Directions for this task: The records below are to be retyped in full, without any alteration.

Exercise input START

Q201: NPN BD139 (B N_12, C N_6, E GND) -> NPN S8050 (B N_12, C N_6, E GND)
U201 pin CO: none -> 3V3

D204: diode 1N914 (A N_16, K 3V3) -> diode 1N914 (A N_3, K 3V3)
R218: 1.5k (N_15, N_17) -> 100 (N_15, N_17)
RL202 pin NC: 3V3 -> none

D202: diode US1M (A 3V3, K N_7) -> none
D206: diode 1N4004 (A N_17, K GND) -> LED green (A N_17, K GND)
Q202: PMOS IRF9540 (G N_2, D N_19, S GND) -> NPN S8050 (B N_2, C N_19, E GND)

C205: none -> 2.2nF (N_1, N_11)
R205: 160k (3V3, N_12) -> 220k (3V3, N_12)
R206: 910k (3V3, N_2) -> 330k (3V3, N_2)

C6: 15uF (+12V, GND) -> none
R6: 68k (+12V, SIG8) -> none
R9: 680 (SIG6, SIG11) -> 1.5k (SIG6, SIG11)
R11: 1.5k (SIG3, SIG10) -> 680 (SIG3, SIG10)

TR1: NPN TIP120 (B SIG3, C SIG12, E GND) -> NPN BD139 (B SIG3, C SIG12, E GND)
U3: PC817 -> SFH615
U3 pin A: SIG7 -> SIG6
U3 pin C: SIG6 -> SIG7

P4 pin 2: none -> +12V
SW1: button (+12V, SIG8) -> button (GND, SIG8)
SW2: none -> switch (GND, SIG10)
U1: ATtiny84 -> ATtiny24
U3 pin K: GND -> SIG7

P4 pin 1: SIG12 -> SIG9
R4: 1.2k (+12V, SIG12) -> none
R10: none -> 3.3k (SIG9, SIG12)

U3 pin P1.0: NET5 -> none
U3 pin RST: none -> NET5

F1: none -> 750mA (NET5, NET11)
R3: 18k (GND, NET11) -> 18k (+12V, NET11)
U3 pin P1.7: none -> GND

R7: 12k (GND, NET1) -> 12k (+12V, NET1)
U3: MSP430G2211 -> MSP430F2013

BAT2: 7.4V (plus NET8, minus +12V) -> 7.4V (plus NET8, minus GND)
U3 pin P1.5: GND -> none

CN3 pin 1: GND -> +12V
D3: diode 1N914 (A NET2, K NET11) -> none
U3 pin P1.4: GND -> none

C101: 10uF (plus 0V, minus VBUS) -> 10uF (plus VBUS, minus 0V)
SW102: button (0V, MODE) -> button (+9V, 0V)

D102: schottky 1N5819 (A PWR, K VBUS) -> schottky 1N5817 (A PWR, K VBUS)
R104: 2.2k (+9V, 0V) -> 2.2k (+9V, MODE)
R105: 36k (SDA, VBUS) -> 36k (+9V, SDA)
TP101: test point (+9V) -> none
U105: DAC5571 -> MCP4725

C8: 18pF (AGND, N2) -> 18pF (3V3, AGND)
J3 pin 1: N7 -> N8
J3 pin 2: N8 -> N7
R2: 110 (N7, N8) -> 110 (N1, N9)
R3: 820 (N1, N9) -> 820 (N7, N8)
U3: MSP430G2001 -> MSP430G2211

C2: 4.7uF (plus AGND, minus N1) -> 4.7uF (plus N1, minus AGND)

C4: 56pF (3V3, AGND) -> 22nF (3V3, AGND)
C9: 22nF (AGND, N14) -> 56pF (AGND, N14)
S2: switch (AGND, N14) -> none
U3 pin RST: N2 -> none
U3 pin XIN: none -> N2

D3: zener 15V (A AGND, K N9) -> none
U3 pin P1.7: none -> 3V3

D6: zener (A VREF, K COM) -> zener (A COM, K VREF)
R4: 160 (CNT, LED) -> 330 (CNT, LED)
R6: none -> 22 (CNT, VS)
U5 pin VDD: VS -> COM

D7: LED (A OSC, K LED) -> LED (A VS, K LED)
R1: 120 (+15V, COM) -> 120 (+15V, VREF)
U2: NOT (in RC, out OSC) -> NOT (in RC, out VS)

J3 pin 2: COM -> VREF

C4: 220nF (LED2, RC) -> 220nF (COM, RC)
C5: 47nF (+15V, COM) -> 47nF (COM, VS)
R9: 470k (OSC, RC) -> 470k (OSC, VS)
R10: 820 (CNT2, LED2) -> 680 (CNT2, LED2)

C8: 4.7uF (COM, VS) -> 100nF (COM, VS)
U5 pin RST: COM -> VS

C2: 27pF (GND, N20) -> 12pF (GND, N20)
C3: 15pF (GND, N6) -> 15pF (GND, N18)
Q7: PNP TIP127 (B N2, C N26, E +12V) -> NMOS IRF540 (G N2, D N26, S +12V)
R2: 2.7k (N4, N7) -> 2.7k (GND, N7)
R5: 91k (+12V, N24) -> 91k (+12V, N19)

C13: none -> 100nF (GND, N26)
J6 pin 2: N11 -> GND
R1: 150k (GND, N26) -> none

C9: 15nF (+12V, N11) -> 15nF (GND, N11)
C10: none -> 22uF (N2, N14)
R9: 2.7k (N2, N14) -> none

Exercise input END

Result:
Q201: NPN BD139 (B N_12, C N_6, E GND) -> NPN S8050 (B N_12, C N_6, E GND)
U201 pin CO: none -> 3V3

D204: diode 1N914 (A N_16, K 3V3) -> diode 1N914 (A N_3, K 3V3)
R218: 1.5k (N_15, N_17) -> 100 (N_15, N_17)
RL202 pin NC: 3V3 -> none

D202: diode US1M (A 3V3, K N_7) -> none
D206: diode 1N4004 (A N_17, K GND) -> LED green (A N_17, K GND)
Q202: PMOS IRF9540 (G N_2, D N_19, S GND) -> NPN S8050 (B N_2, C N_19, E GND)

C205: none -> 2.2nF (N_1, N_11)
R205: 160k (3V3, N_12) -> 220k (3V3, N_12)
R206: 910k (3V3, N_2) -> 330k (3V3, N_2)

C6: 15uF (+12V, GND) -> none
R6: 68k (+12V, SIG8) -> none
R9: 680 (SIG6, SIG11) -> 1.5k (SIG6, SIG11)
R11: 1.5k (SIG3, SIG10) -> 680 (SIG3, SIG10)

TR1: NPN TIP120 (B SIG3, C SIG12, E GND) -> NPN BD139 (B SIG3, C SIG12, E GND)
U3: PC817 -> SFH615
U3 pin A: SIG7 -> SIG6
U3 pin C: SIG6 -> SIG7

P4 pin 2: none -> +12V
SW1: button (+12V, SIG8) -> button (GND, SIG8)
SW2: none -> switch (GND, SIG10)
U1: ATtiny84 -> ATtiny24
U3 pin K: GND -> SIG7

P4 pin 1: SIG12 -> SIG9
R4: 1.2k (+12V, SIG12) -> none
R10: none -> 3.3k (SIG9, SIG12)

U3 pin P1.0: NET5 -> none
U3 pin RST: none -> NET5

F1: none -> 750mA (NET5, NET11)
R3: 18k (GND, NET11) -> 18k (+12V, NET11)
U3 pin P1.7: none -> GND

R7: 12k (GND, NET1) -> 12k (+12V, NET1)
U3: MSP430G2211 -> MSP430F2013

BAT2: 7.4V (plus NET8, minus +12V) -> 7.4V (plus NET8, minus GND)
U3 pin P1.5: GND -> none

CN3 pin 1: GND -> +12V
D3: diode 1N914 (A NET2, K NET11) -> none
U3 pin P1.4: GND -> none

C101: 10uF (plus 0V, minus VBUS) -> 10uF (plus VBUS, minus 0V)
SW102: button (0V, MODE) -> button (+9V, 0V)

D102: schottky 1N5819 (A PWR, K VBUS) -> schottky 1N5817 (A PWR, K VBUS)
R104: 2.2k (+9V, 0V) -> 2.2k (+9V, MODE)
R105: 36k (SDA, VBUS) -> 36k (+9V, SDA)
TP101: test point (+9V) -> none
U105: DAC5571 -> MCP4725

C8: 18pF (AGND, N2) -> 18pF (3V3, AGND)
J3 pin 1: N7 -> N8
J3 pin 2: N8 -> N7
R2: 110 (N7, N8) -> 110 (N1, N9)
R3: 820 (N1, N9) -> 820 (N7, N8)
U3: MSP430G2001 -> MSP430G2211

C2: 4.7uF (plus AGND, minus N1) -> 4.7uF (plus N1, minus AGND)

C4: 56pF (3V3, AGND) -> 22nF (3V3, AGND)
C9: 22nF (AGND, N14) -> 56pF (AGND, N14)
S2: switch (AGND, N14) -> none
U3 pin RST: N2 -> none
U3 pin XIN: none -> N2

D3: zener 15V (A AGND, K N9) -> none
U3 pin P1.7: none -> 3V3

D6: zener (A VREF, K COM) -> zener (A COM, K VREF)
R4: 160 (CNT, LED) -> 330 (CNT, LED)
R6: none -> 22 (CNT, VS)
U5 pin VDD: VS -> COM

D7: LED (A OSC, K LED) -> LED (A VS, K LED)
R1: 120 (+15V, COM) -> 120 (+15V, VREF)
U2: NOT (in RC, out OSC) -> NOT (in RC, out VS)

J3 pin 2: COM -> VREF

C4: 220nF (LED2, RC) -> 220nF (COM, RC)
C5: 47nF (+15V, COM) -> 47nF (COM, VS)
R9: 470k (OSC, RC) -> 470k (OSC, VS)
R10: 820 (CNT2, LED2) -> 680 (CNT2, LED2)

C8: 4.7uF (COM, VS) -> 100nF (COM, VS)
U5 pin RST: COM -> VS

C2: 27pF (GND, N20) -> 12pF (GND, N20)
C3: 15pF (GND, N6) -> 15pF (GND, N18)
Q7: PNP TIP127 (B N2, C N26, E +12V) -> NMOS IRF540 (G N2, D N26, S +12V)
R2: 2.7k (N4, N7) -> 2.7k (GND, N7)
R5: 91k (+12V, N24) -> 91k (+12V, N19)

C13: none -> 100nF (GND, N26)
J6 pin 2: N11 -> GND
R1: 150k (GND, N26) -> none

C9: 15nF (+12V, N11) -> 15nF (GND, N11)
C10: none -> 22uF (N2, N14)
R9: 2.7k (N2, N14) -> none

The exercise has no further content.